Scene images with change listings
|---|

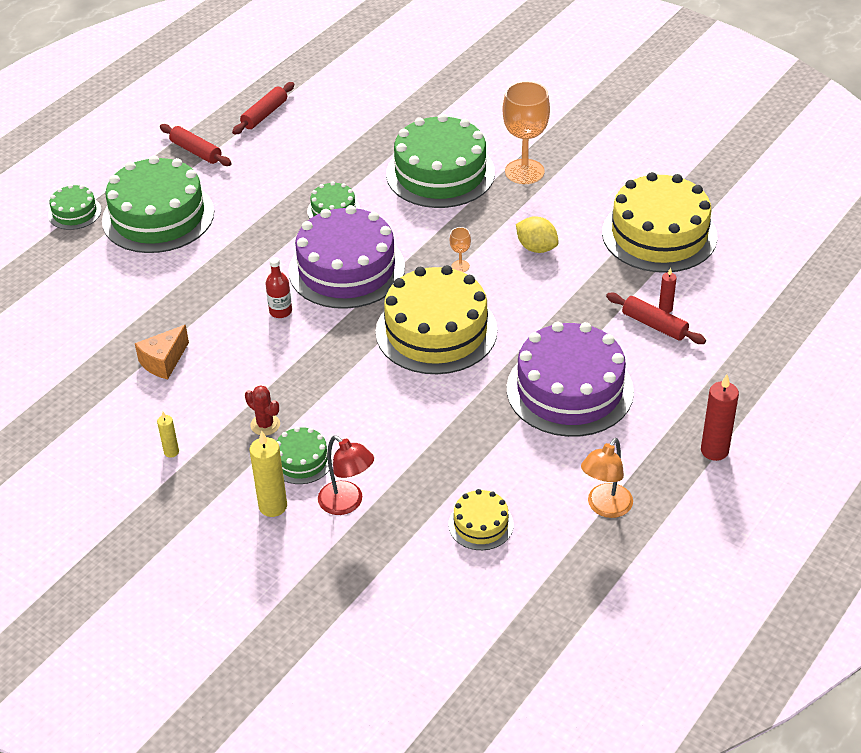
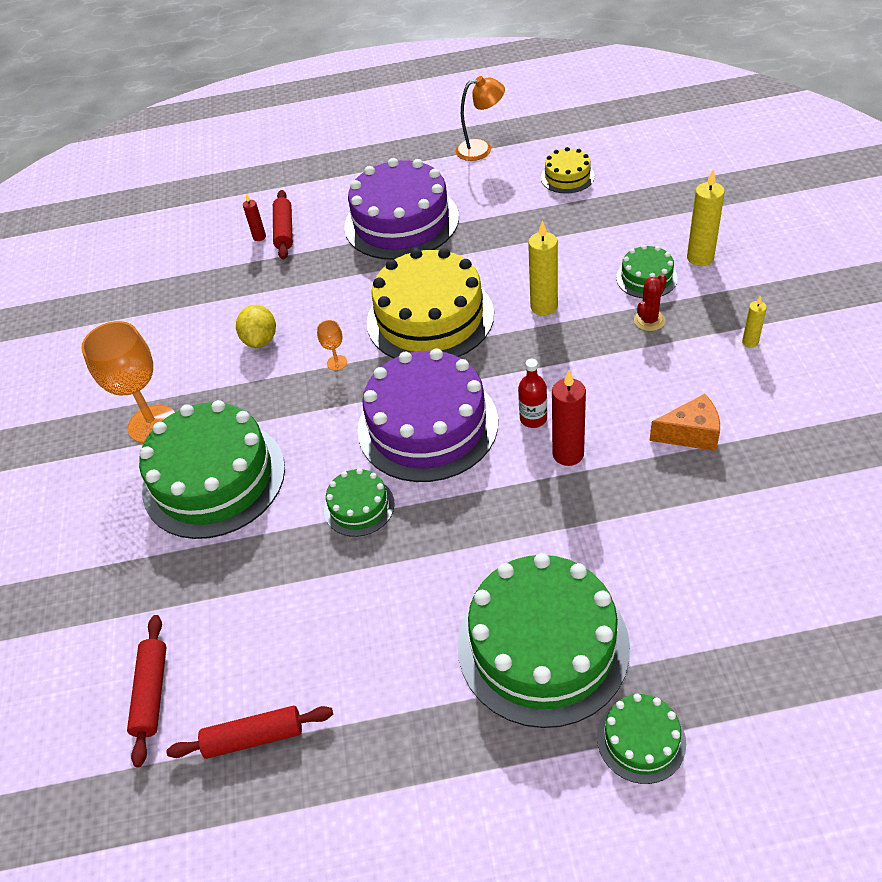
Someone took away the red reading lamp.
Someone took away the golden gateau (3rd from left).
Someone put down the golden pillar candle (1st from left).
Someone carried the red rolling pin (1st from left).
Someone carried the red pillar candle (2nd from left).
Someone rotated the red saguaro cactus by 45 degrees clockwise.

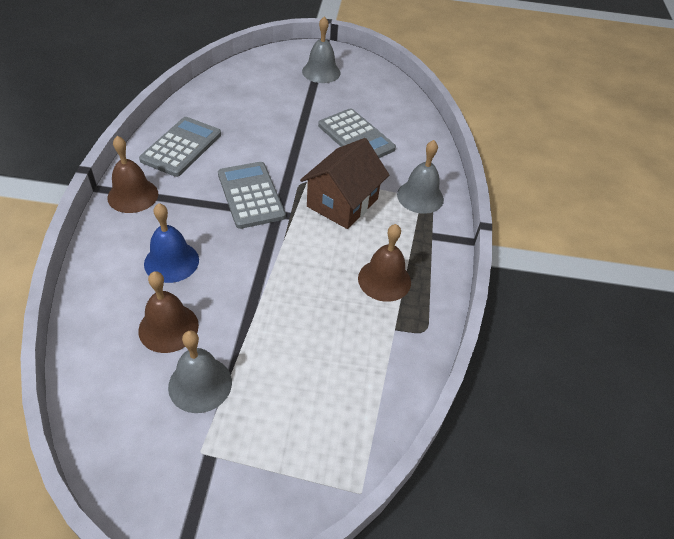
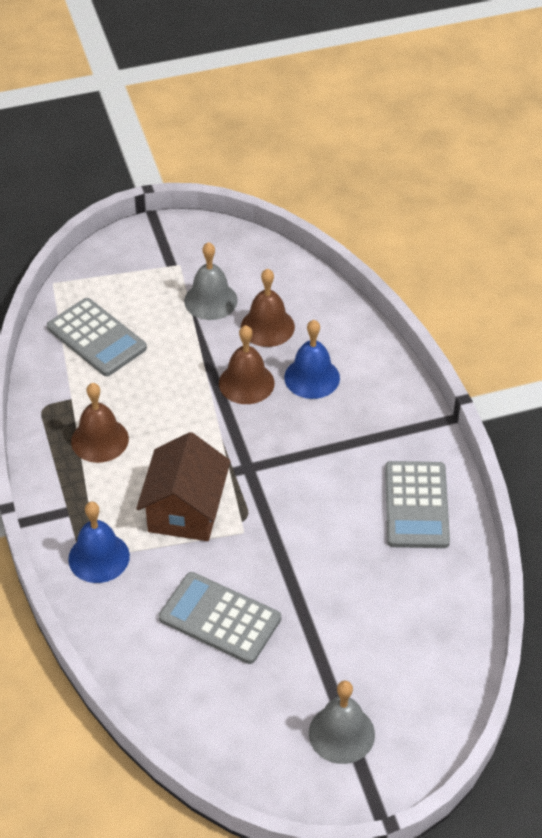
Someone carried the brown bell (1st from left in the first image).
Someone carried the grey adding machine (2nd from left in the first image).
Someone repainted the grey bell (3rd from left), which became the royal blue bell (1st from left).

|---|

▶ _Work item_:
Only exact copies of the lines from the one containing "Someone carried the brown" to the end of the records belong in the answer.

▶ _Solution for this task_:
Someone carried the brown bell (1st from left in the first image).
Someone carried the grey adding machine (2nd from left in the first image).
Someone repainted the grey bell (3rd from left), which became the royal blue bell (1st from left).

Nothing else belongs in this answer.